[Provided data]:
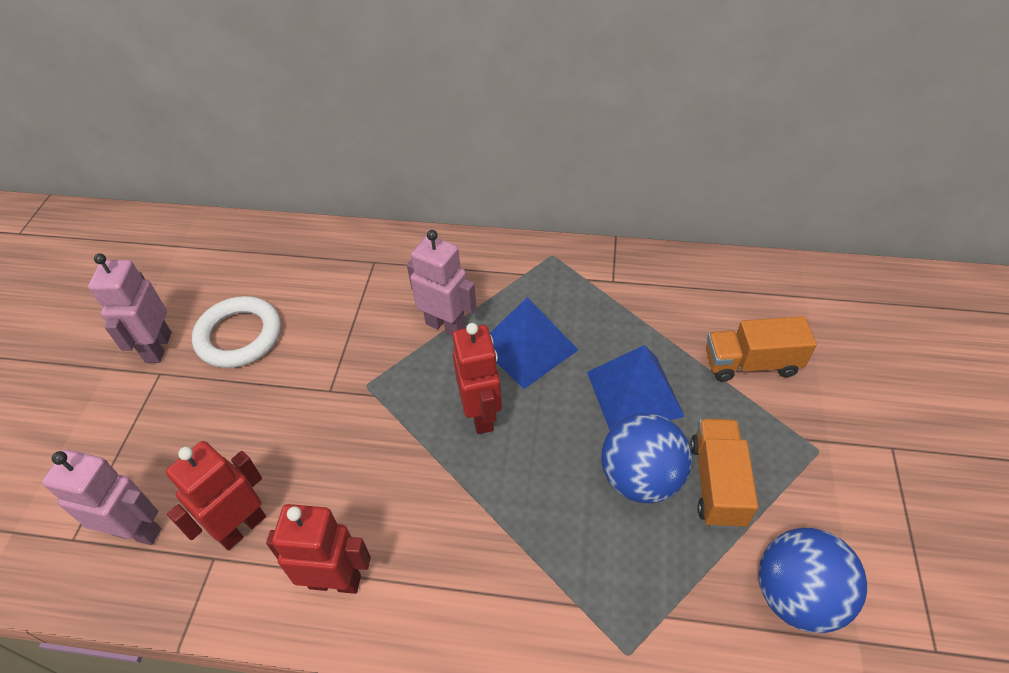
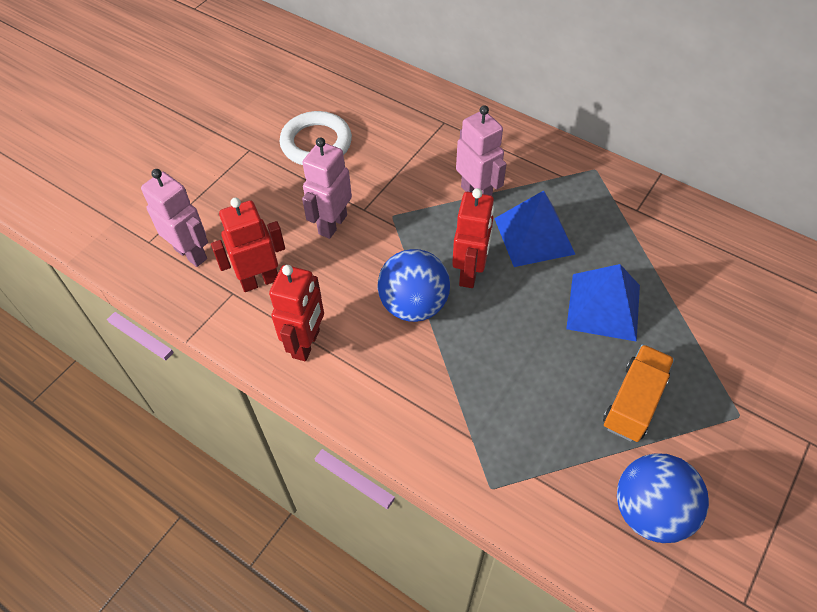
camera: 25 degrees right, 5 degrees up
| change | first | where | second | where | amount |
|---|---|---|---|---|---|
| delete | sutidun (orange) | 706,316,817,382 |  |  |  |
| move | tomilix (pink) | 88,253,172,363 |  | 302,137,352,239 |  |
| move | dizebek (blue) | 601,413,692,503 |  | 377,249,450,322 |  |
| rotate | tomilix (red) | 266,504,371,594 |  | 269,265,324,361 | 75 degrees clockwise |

---

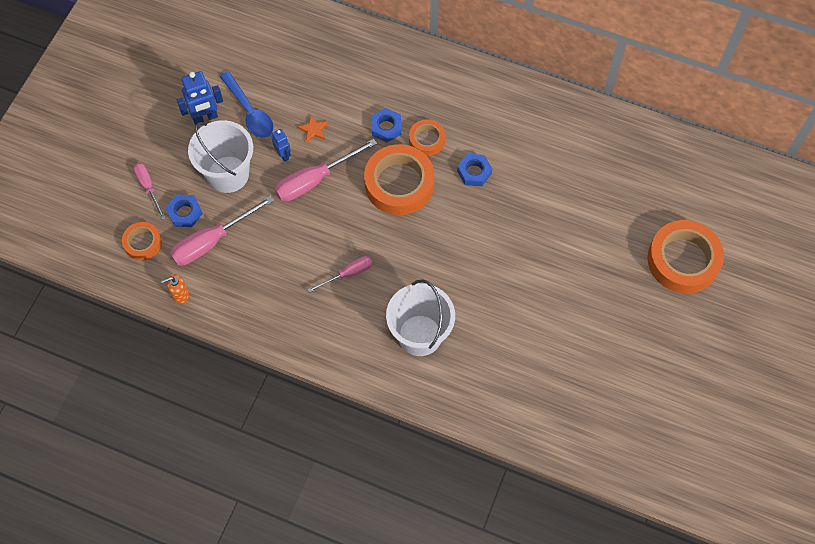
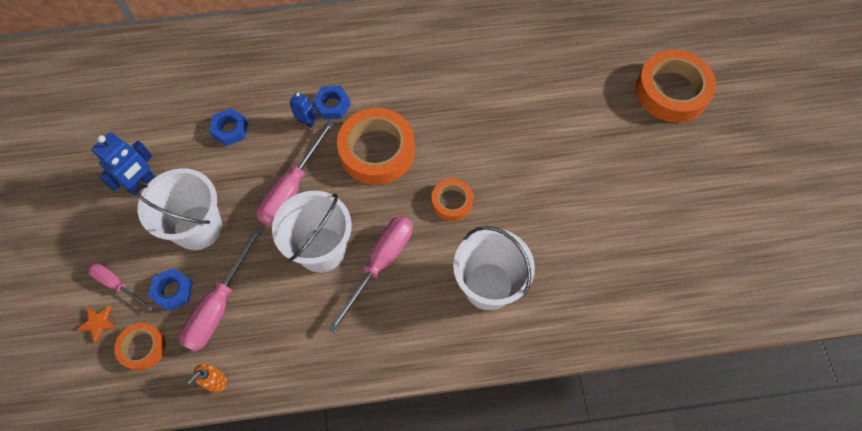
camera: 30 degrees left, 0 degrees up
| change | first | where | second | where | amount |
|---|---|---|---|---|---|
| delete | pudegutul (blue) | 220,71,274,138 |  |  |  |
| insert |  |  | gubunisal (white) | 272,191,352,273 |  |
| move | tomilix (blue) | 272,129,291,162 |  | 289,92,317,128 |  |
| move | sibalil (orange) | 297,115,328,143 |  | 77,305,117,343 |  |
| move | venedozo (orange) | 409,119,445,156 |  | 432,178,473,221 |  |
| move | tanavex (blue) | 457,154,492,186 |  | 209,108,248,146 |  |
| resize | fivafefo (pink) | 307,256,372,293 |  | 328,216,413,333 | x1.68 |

==

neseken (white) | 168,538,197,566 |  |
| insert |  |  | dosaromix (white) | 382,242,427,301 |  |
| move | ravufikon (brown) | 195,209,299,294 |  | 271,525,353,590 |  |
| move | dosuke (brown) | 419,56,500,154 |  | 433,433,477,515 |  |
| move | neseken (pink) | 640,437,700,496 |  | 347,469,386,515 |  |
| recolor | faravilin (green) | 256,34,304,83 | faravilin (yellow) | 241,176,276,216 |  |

[Task item]: Word for word, restate the lines of the data above that fall between the line holding "neseken (white) |" and the line holding "recolor | faravilin", inclusive, and no other lines.

[Answer section]:
neseken (white) | 168,538,197,566 |  |
| insert |  |  | dosaromix (white) | 382,242,427,301 |  |
| move | ravufikon (brown) | 195,209,299,294 |  | 271,525,353,590 |  |
| move | dosuke (brown) | 419,56,500,154 |  | 433,433,477,515 |  |
| move | neseken (pink) | 640,437,700,496 |  | 347,469,386,515 |  |
| recolor | faravilin (green) | 256,34,304,83 | faravilin (yellow) | 241,176,276,216 |  |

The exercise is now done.